**TASK BRIEF**
Having found the line containing "(342, 362) = (276, 467): white" in the data below, reproduce that line and each one after it to the end, exactly, and include nothing else.

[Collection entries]
--
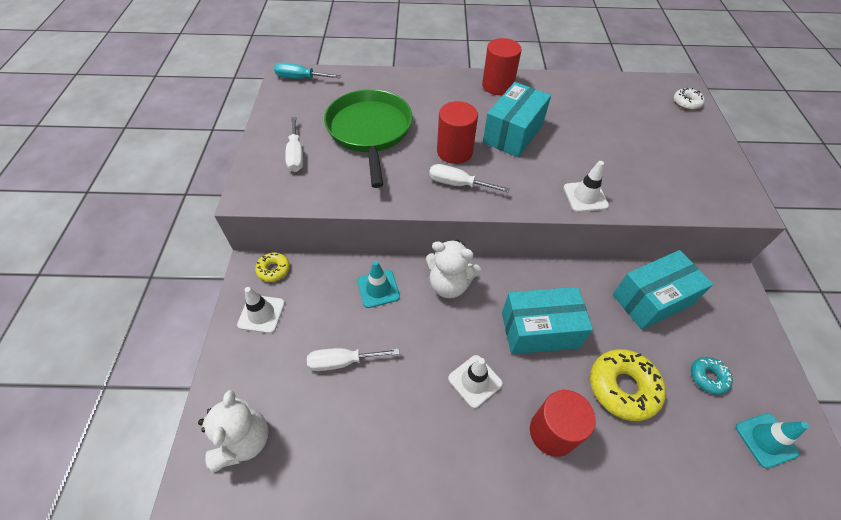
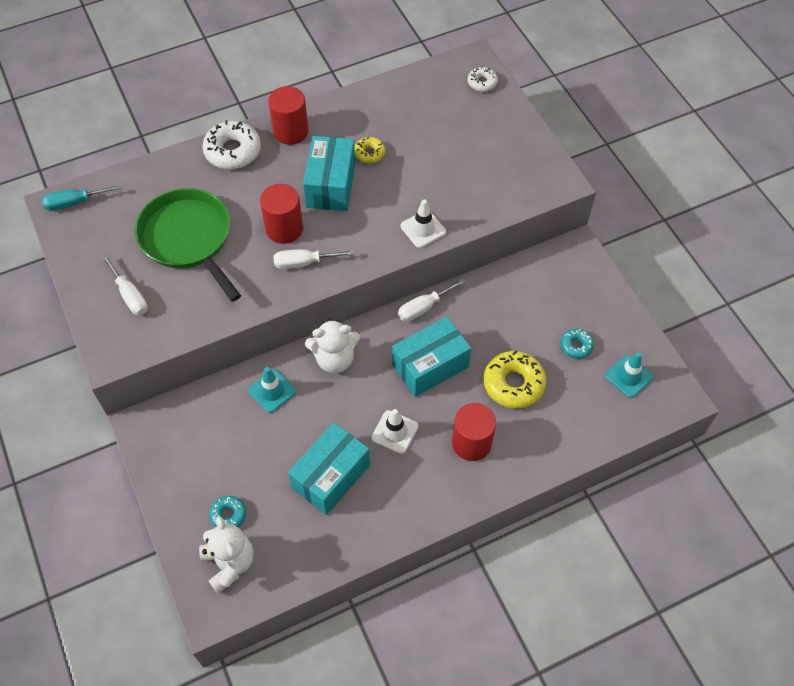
camera: 25 degrees left, 5 degrees up
(261, 314) = (177, 460): white traffic cone -> none
(273, 270) = (162, 416): yellow donut -> yellow donut (369, 153)
(273, 388) = (228, 515): none -> turquoise donut
(342, 362) = (276, 467): white screwdriver -> white screwdriver (423, 307)
(442, 84) = (233, 151): none -> white donut
(651, 299) = (514, 297): turquoise box -> turquoise box (331, 476)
--
**SOLUTION TO THIS TASK**
(342, 362) = (276, 467): white screwdriver -> white screwdriver (423, 307)
(442, 84) = (233, 151): none -> white donut
(651, 299) = (514, 297): turquoise box -> turquoise box (331, 476)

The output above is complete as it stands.